Stored items from a collection:
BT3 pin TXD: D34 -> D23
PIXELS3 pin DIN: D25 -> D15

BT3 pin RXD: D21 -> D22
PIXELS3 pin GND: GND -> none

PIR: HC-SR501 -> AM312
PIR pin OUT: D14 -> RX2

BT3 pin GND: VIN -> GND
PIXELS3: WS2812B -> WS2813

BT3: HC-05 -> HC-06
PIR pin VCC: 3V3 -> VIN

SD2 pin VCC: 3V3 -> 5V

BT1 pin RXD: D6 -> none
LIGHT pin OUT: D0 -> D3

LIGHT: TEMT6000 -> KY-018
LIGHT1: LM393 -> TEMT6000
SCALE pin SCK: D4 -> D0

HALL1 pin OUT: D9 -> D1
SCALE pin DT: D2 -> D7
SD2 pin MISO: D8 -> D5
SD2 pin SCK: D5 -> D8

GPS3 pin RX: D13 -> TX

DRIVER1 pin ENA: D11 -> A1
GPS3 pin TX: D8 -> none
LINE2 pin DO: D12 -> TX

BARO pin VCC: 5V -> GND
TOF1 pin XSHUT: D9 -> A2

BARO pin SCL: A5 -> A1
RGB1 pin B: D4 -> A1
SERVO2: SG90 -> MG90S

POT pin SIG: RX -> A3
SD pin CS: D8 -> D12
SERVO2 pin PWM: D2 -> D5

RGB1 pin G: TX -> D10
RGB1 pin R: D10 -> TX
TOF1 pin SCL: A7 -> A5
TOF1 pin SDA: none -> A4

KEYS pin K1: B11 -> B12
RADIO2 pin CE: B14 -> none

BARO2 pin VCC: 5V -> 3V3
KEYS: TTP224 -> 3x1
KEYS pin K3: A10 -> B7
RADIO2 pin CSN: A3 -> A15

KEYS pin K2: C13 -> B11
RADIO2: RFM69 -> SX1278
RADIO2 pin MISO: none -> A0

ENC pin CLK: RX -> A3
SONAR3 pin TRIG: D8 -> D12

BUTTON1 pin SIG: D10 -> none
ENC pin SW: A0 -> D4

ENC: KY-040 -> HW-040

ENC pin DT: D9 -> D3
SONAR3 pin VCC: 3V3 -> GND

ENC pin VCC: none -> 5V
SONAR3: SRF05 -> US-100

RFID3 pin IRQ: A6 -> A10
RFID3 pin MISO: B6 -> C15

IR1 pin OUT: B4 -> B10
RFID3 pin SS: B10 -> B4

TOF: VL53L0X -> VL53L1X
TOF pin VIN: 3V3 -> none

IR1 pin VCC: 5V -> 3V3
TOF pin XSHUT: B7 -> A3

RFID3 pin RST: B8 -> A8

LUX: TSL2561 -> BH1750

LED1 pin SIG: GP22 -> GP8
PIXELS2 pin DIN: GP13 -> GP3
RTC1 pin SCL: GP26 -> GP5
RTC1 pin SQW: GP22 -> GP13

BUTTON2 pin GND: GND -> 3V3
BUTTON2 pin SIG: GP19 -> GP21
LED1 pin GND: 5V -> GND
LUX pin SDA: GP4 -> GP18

■ Work instruction ■
Output each line of the records above exactly.

■ Exercise result ■
BT3 pin TXD: D34 -> D23
PIXELS3 pin DIN: D25 -> D15

BT3 pin RXD: D21 -> D22
PIXELS3 pin GND: GND -> none

PIR: HC-SR501 -> AM312
PIR pin OUT: D14 -> RX2

BT3 pin GND: VIN -> GND
PIXELS3: WS2812B -> WS2813

BT3: HC-05 -> HC-06
PIR pin VCC: 3V3 -> VIN

SD2 pin VCC: 3V3 -> 5V

BT1 pin RXD: D6 -> none
LIGHT pin OUT: D0 -> D3

LIGHT: TEMT6000 -> KY-018
LIGHT1: LM393 -> TEMT6000
SCALE pin SCK: D4 -> D0

HALL1 pin OUT: D9 -> D1
SCALE pin DT: D2 -> D7
SD2 pin MISO: D8 -> D5
SD2 pin SCK: D5 -> D8

GPS3 pin RX: D13 -> TX

DRIVER1 pin ENA: D11 -> A1
GPS3 pin TX: D8 -> none
LINE2 pin DO: D12 -> TX

BARO pin VCC: 5V -> GND
TOF1 pin XSHUT: D9 -> A2

BARO pin SCL: A5 -> A1
RGB1 pin B: D4 -> A1
SERVO2: SG90 -> MG90S

POT pin SIG: RX -> A3
SD pin CS: D8 -> D12
SERVO2 pin PWM: D2 -> D5

RGB1 pin G: TX -> D10
RGB1 pin R: D10 -> TX
TOF1 pin SCL: A7 -> A5
TOF1 pin SDA: none -> A4

KEYS pin K1: B11 -> B12
RADIO2 pin CE: B14 -> none

BARO2 pin VCC: 5V -> 3V3
KEYS: TTP224 -> 3x1
KEYS pin K3: A10 -> B7
RADIO2 pin CSN: A3 -> A15

KEYS pin K2: C13 -> B11
RADIO2: RFM69 -> SX1278
RADIO2 pin MISO: none -> A0

ENC pin CLK: RX -> A3
SONAR3 pin TRIG: D8 -> D12

BUTTON1 pin SIG: D10 -> none
ENC pin SW: A0 -> D4

ENC: KY-040 -> HW-040

ENC pin DT: D9 -> D3
SONAR3 pin VCC: 3V3 -> GND

ENC pin VCC: none -> 5V
SONAR3: SRF05 -> US-100

RFID3 pin IRQ: A6 -> A10
RFID3 pin MISO: B6 -> C15

IR1 pin OUT: B4 -> B10
RFID3 pin SS: B10 -> B4

TOF: VL53L0X -> VL53L1X
TOF pin VIN: 3V3 -> none

IR1 pin VCC: 5V -> 3V3
TOF pin XSHUT: B7 -> A3

RFID3 pin RST: B8 -> A8

LUX: TSL2561 -> BH1750

LED1 pin SIG: GP22 -> GP8
PIXELS2 pin DIN: GP13 -> GP3
RTC1 pin SCL: GP26 -> GP5
RTC1 pin SQW: GP22 -> GP13

BUTTON2 pin GND: GND -> 3V3
BUTTON2 pin SIG: GP19 -> GP21
LED1 pin GND: 5V -> GND
LUX pin SDA: GP4 -> GP18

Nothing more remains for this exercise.